:: PROBLEM TO WORK ON ::
Would you please give the entries again word for word, with no images in your copy?

:: STORED DATA ::
···

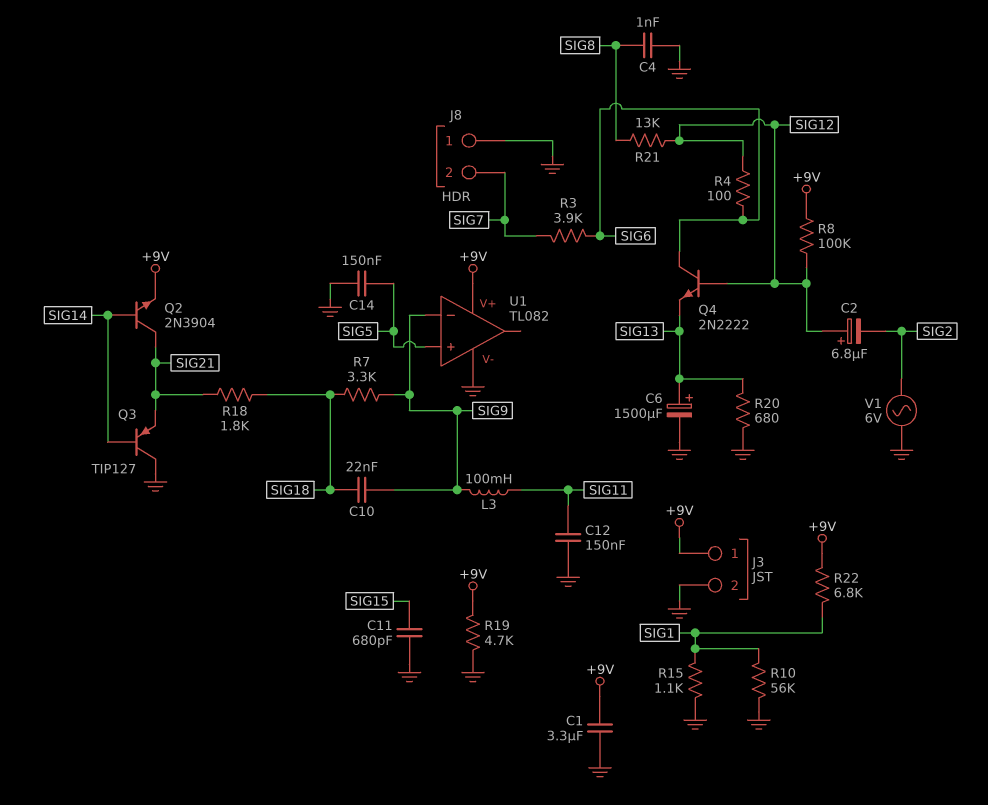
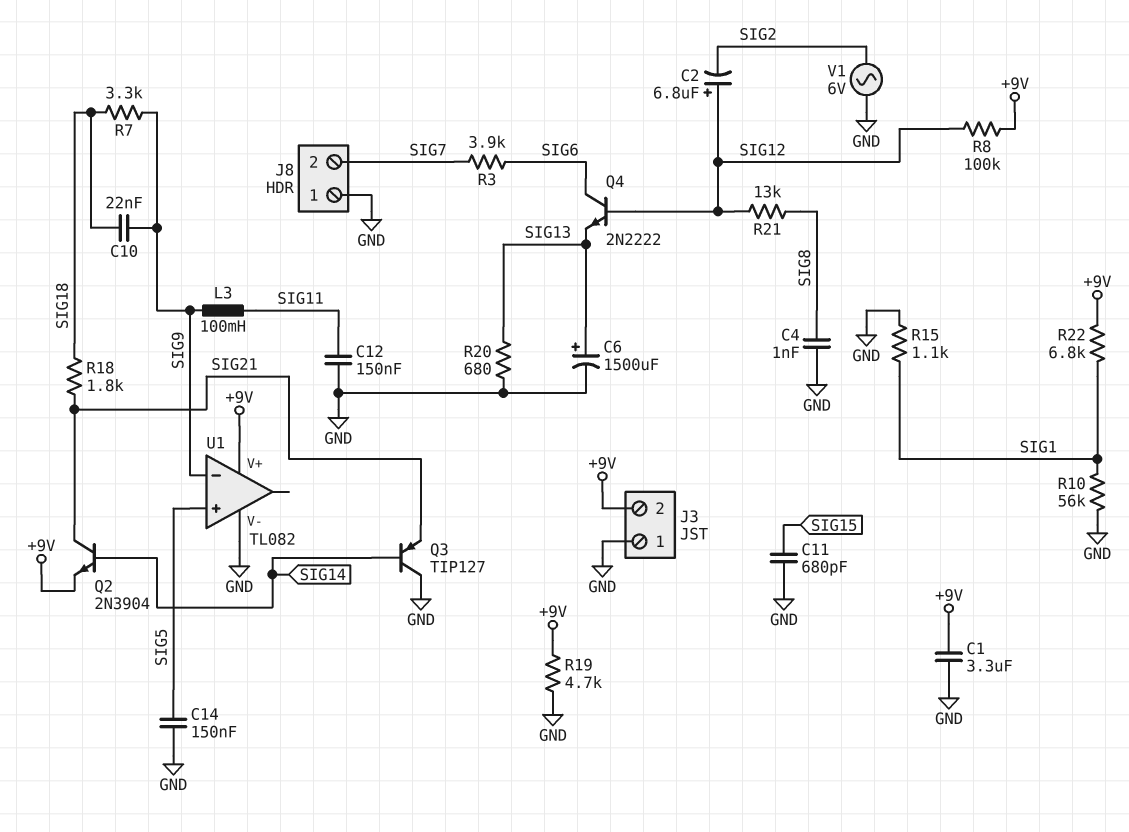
J3 pin 1: +9V -> GND
J3 pin 2: GND -> +9V
R4: 100 (SIG6, SIG12) -> none

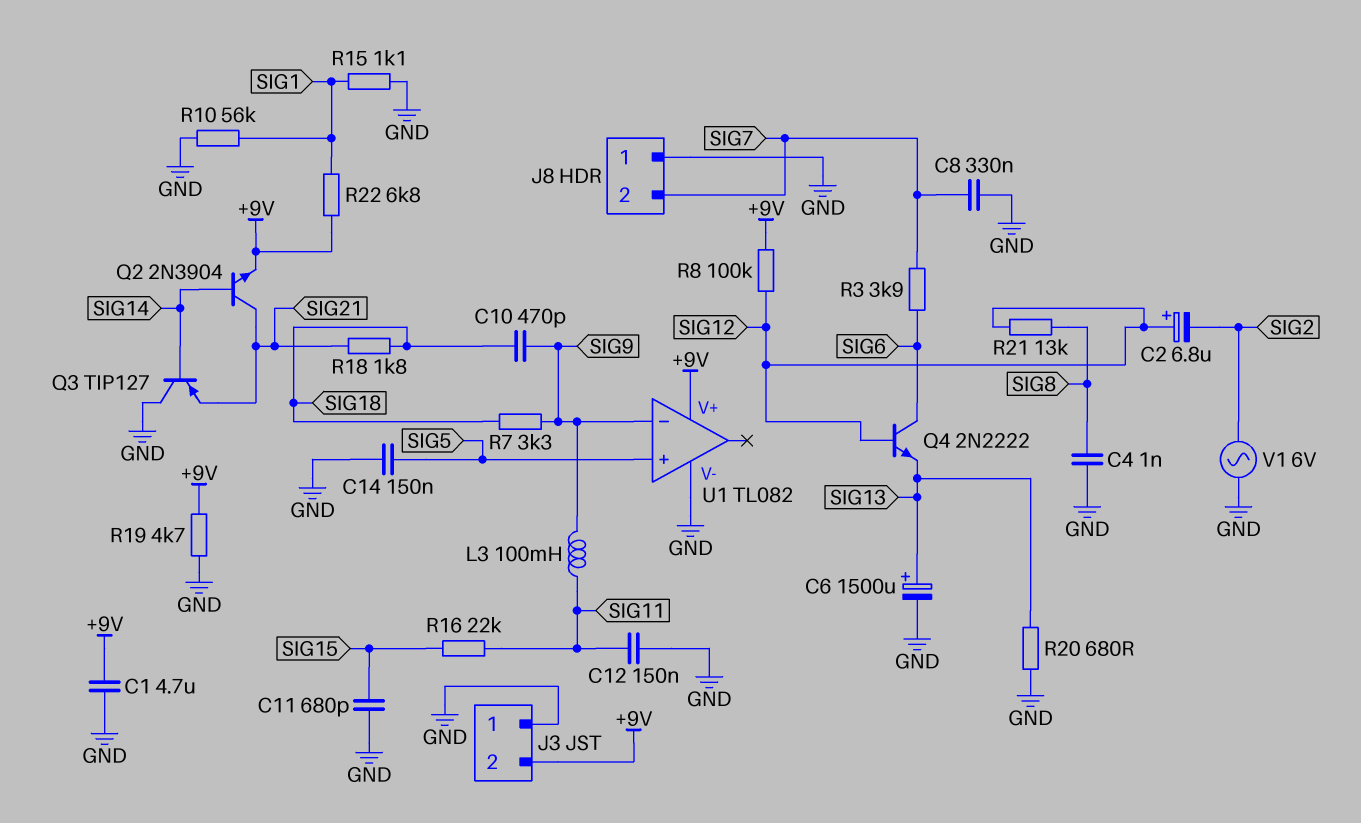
C1: 3.3uF (+9V, GND) -> 4.7uF (+9V, GND)
C8: none -> 330nF (GND, SIG7)
C10: 22nF (SIG9, SIG18) -> 470pF (SIG9, SIG18)
R16: none -> 22k (SIG11, SIG15)

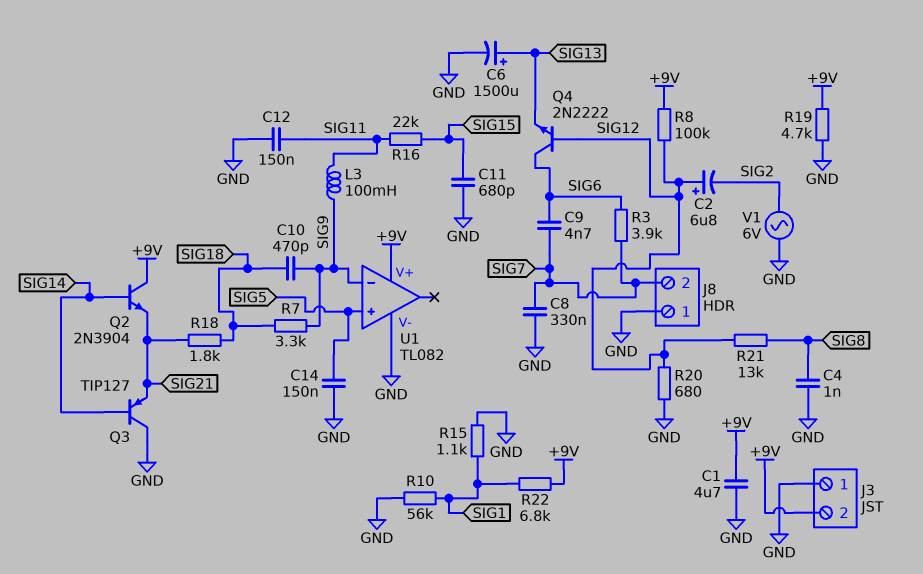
C9: none -> 4.7nF (SIG6, SIG7)
Q2: NPN 2N3904 (B SIG14, C SIG21, E +9V) -> NPN 2N3904 (B SIG14, C +9V, E SIG21)
R20: 680 (GND, SIG13) -> 680 (GND, SIG12)

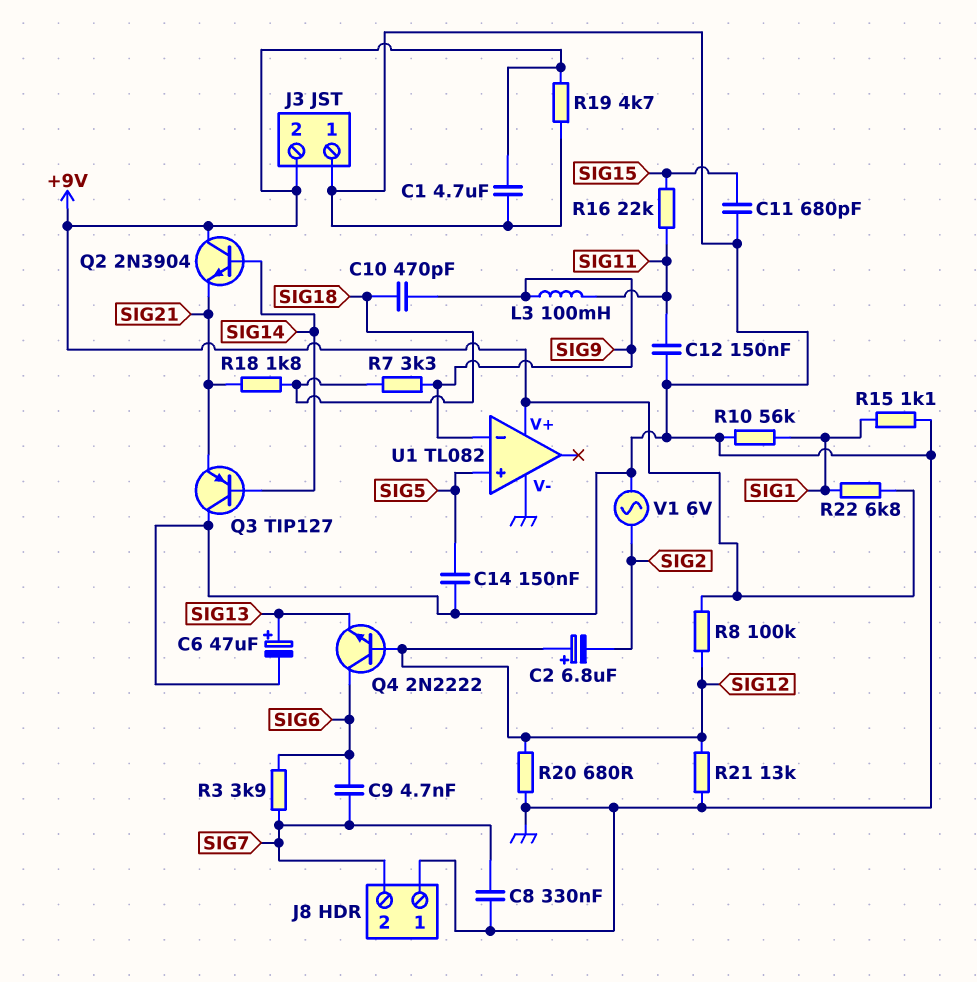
C4: 1nF (GND, SIG8) -> none
C6: 1500uF (plus SIG13, minus GND) -> 47uF (plus SIG13, minus GND)
R21: 13k (SIG8, SIG12) -> 13k (GND, SIG12)

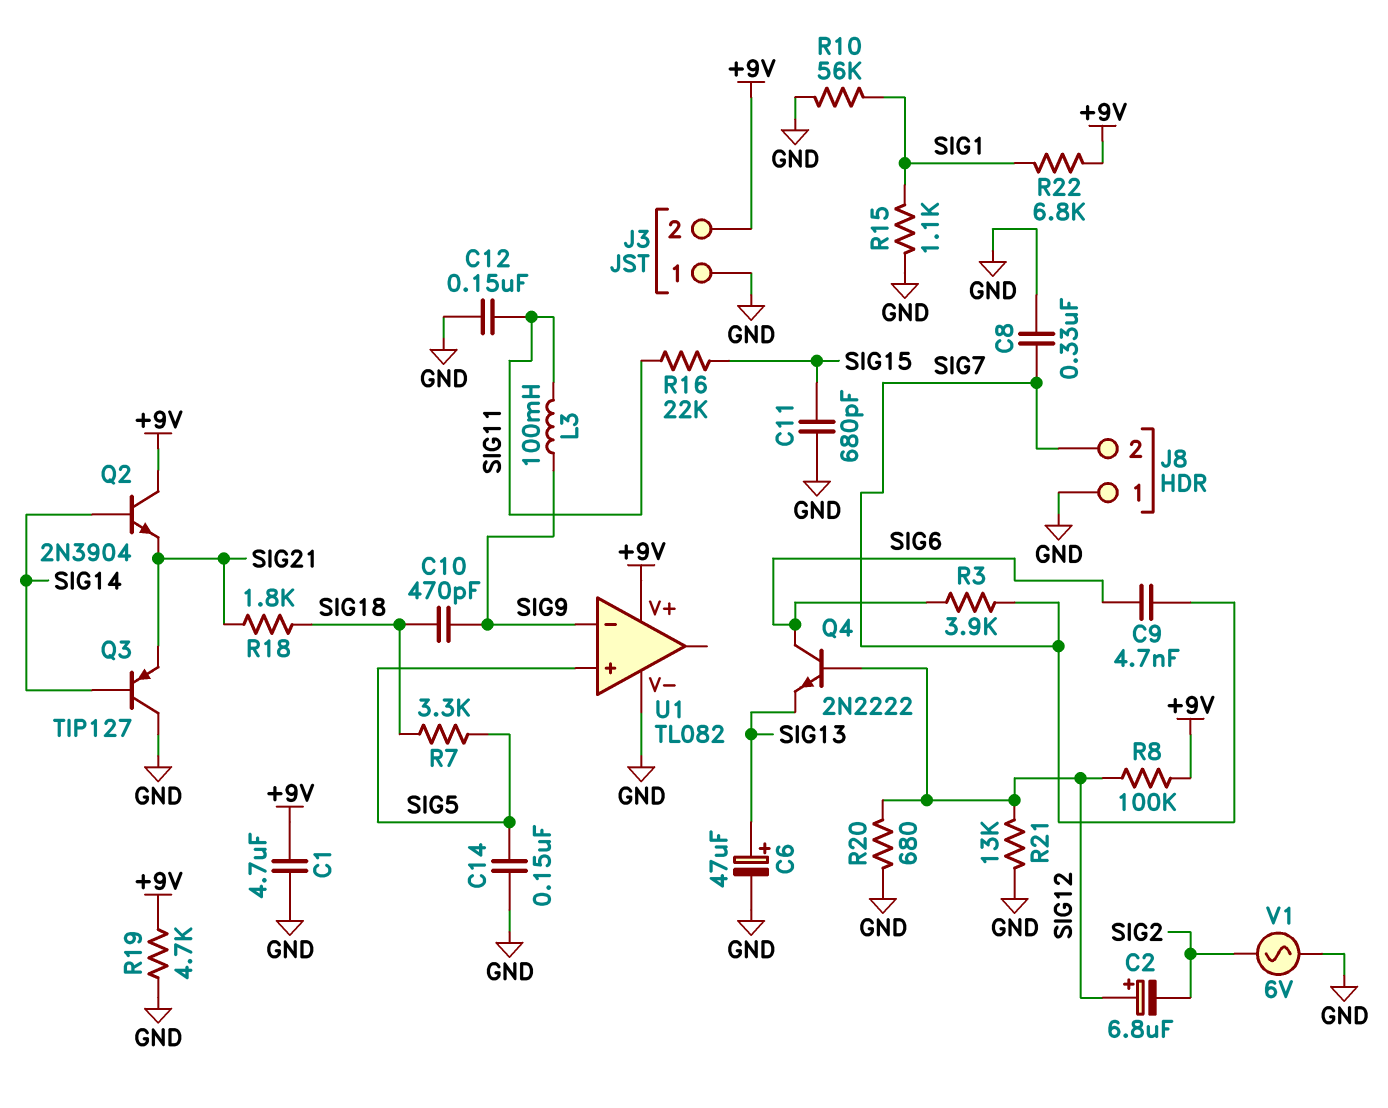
R7: 3.3k (SIG9, SIG18) -> 3.3k (SIG5, SIG18)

···

:: EXPECTED ANSWER ::
J3 pin 1: +9V -> GND
J3 pin 2: GND -> +9V
R4: 100 (SIG6, SIG12) -> none

C1: 3.3uF (+9V, GND) -> 4.7uF (+9V, GND)
C8: none -> 330nF (GND, SIG7)
C10: 22nF (SIG9, SIG18) -> 470pF (SIG9, SIG18)
R16: none -> 22k (SIG11, SIG15)

C9: none -> 4.7nF (SIG6, SIG7)
Q2: NPN 2N3904 (B SIG14, C SIG21, E +9V) -> NPN 2N3904 (B SIG14, C +9V, E SIG21)
R20: 680 (GND, SIG13) -> 680 (GND, SIG12)

C4: 1nF (GND, SIG8) -> none
C6: 1500uF (plus SIG13, minus GND) -> 47uF (plus SIG13, minus GND)
R21: 13k (SIG8, SIG12) -> 13k (GND, SIG12)

R7: 3.3k (SIG9, SIG18) -> 3.3k (SIG5, SIG18)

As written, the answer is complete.